→ What the task asks
How many lines in the records below contain the word "relocated"? Reply with that number only.

→ Data records
§ §

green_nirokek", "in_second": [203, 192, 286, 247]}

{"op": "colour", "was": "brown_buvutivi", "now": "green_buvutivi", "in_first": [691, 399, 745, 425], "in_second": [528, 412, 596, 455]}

§ §

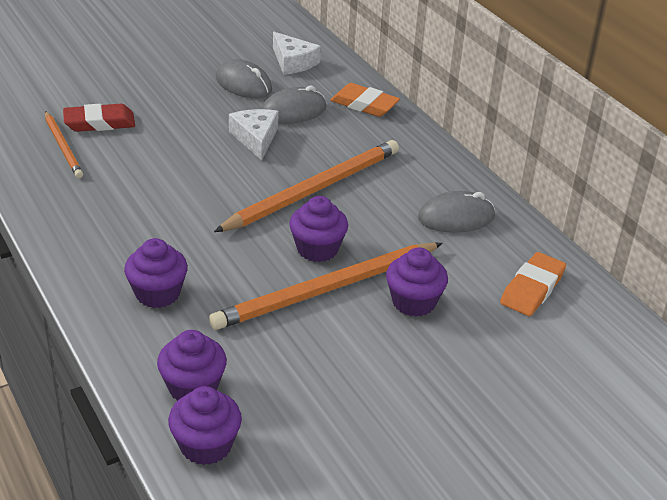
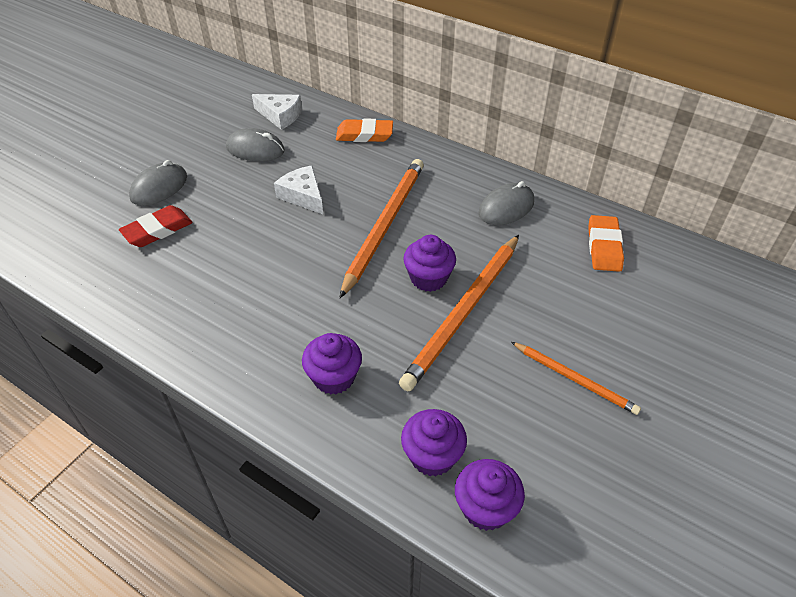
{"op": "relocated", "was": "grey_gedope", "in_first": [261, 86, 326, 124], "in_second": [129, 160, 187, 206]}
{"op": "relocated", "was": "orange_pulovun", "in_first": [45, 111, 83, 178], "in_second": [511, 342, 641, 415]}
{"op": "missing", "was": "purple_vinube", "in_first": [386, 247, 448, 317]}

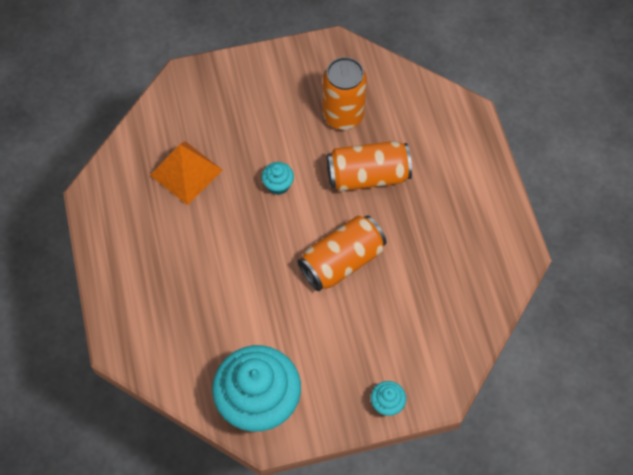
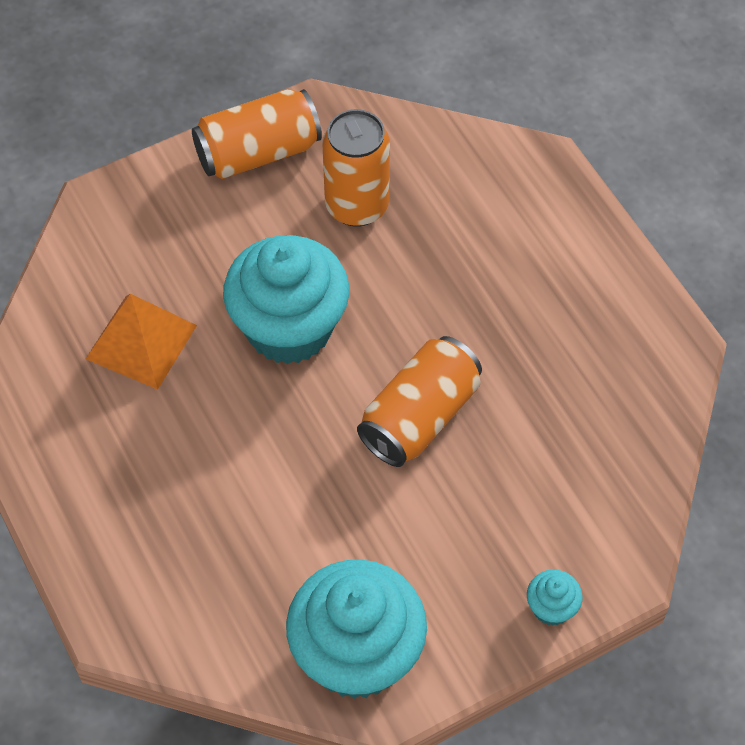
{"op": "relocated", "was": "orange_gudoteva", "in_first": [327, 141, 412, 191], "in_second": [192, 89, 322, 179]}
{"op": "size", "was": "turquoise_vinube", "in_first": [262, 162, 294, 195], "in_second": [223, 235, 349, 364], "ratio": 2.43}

§ §

→ Exercise output
3